Rows from a spatial reasoning dataset
+++++

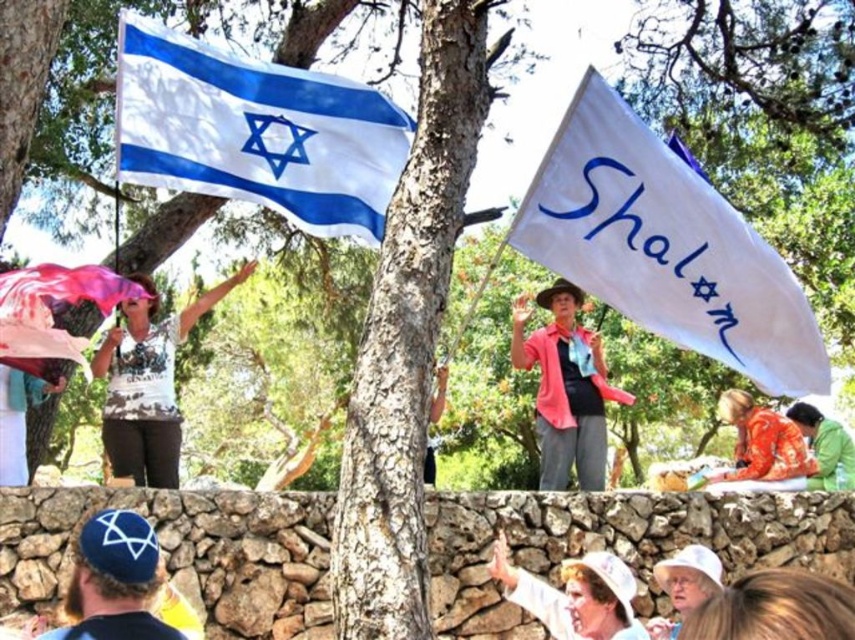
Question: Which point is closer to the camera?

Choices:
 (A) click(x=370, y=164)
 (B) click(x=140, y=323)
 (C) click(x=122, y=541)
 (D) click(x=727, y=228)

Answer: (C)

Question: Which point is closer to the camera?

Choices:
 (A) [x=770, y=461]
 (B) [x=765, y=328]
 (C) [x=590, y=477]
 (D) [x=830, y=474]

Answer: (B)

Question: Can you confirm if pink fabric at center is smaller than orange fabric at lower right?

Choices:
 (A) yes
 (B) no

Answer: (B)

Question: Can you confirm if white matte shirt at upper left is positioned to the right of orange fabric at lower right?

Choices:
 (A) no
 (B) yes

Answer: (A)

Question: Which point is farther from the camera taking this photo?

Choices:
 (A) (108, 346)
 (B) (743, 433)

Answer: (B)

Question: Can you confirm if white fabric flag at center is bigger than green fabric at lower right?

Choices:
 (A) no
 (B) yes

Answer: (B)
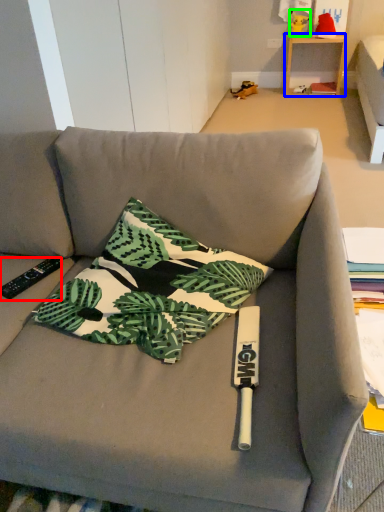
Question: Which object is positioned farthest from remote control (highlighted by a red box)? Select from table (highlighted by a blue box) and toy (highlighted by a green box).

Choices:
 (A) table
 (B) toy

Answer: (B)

+++++

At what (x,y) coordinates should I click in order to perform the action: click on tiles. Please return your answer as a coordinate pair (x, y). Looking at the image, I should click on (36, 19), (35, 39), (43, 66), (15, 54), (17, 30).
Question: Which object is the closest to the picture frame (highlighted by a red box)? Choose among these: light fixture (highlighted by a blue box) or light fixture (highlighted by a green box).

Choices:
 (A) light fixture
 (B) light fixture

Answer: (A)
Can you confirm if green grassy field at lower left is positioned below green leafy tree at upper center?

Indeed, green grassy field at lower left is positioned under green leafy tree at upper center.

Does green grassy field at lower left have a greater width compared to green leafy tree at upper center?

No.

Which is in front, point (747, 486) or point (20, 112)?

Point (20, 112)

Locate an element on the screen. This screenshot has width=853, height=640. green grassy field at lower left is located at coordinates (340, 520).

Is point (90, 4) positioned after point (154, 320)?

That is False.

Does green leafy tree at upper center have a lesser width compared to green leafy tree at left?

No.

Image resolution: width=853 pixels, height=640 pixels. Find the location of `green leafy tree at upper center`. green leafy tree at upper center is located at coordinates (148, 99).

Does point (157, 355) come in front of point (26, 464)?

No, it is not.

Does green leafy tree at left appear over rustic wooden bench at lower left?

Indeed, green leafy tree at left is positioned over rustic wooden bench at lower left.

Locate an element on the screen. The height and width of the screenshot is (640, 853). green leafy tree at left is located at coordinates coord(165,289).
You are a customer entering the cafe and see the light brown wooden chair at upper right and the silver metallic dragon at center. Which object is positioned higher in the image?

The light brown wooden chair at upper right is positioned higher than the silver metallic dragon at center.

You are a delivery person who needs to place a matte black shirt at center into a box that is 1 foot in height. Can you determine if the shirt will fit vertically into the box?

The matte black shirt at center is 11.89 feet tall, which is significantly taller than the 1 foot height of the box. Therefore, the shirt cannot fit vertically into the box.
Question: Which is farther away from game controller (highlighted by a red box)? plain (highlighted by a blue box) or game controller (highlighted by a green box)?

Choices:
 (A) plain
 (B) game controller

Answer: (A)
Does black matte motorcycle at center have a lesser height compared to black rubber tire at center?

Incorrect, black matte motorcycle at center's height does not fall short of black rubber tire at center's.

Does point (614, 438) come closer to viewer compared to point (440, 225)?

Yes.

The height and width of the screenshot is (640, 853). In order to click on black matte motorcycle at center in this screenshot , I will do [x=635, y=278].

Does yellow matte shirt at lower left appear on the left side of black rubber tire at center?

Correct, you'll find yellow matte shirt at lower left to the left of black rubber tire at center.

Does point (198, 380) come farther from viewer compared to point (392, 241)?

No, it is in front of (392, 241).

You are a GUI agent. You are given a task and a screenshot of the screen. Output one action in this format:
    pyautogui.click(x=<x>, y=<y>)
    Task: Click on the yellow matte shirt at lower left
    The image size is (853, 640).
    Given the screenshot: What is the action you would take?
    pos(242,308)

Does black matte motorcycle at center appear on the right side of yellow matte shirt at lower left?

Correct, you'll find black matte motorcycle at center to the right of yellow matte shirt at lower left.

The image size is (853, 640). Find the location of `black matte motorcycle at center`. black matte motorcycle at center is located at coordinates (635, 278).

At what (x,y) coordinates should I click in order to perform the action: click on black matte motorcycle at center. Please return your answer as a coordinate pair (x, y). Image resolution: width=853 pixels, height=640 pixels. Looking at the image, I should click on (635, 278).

+++++

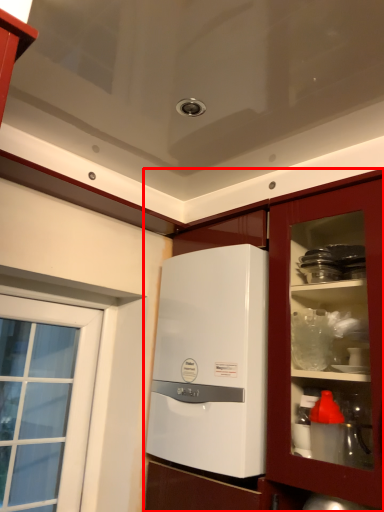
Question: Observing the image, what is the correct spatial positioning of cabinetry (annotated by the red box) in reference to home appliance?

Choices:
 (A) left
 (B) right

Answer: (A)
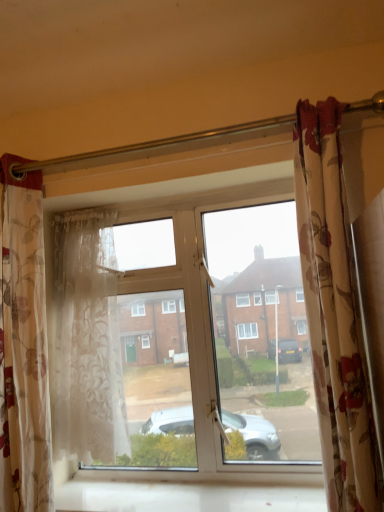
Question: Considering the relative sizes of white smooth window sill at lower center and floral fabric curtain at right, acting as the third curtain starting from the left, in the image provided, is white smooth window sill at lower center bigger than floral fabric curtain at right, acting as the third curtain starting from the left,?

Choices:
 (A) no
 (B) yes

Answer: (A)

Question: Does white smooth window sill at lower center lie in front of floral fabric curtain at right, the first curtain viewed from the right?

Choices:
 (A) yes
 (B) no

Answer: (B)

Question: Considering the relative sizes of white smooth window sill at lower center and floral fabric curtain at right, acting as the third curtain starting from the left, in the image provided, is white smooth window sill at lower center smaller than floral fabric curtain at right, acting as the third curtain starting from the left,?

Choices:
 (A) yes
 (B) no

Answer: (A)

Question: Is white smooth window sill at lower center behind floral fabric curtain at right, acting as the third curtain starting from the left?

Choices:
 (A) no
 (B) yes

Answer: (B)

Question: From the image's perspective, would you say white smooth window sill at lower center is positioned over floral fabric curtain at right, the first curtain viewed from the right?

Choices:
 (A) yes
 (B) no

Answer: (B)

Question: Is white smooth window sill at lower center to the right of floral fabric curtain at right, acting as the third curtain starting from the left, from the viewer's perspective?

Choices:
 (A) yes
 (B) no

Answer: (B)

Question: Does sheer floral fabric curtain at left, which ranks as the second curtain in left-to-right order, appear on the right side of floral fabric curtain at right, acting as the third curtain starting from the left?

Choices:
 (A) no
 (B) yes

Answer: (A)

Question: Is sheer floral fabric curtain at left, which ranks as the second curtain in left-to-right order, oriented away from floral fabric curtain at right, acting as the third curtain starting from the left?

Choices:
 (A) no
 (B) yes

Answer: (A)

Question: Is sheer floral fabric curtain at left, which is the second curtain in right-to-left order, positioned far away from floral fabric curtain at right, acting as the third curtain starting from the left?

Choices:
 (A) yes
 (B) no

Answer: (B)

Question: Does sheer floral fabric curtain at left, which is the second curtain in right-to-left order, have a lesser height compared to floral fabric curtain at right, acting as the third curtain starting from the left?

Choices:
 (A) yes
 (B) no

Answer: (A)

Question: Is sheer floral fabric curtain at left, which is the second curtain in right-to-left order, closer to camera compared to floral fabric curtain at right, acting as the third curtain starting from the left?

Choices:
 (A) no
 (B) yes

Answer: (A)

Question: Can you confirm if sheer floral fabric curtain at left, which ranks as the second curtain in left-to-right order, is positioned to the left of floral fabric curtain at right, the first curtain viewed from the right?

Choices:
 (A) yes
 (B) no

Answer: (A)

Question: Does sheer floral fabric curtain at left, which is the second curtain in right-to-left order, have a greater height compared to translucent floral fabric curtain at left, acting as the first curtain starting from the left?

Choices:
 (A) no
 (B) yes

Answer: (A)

+++++

## Required work
Rewrite the lines from the line with "That is False." to the line with "Indeed, green leafy", substituting "tall pine tree" for each occurrence of "green leafy tree" and leaving everything else unchanged.

## Written response
That is False.

Does tall pine tree at upper center have a lesser width compared to tall pine tree at left?

No.

Image resolution: width=853 pixels, height=640 pixels. Find the location of `tall pine tree at upper center`. tall pine tree at upper center is located at coordinates (148, 99).

Does point (157, 355) come in front of point (26, 464)?

No, it is not.

Does tall pine tree at left appear over rustic wooden bench at lower left?

Indeed, tall pine tree at left is positioned over rustic wooden bench at lower left.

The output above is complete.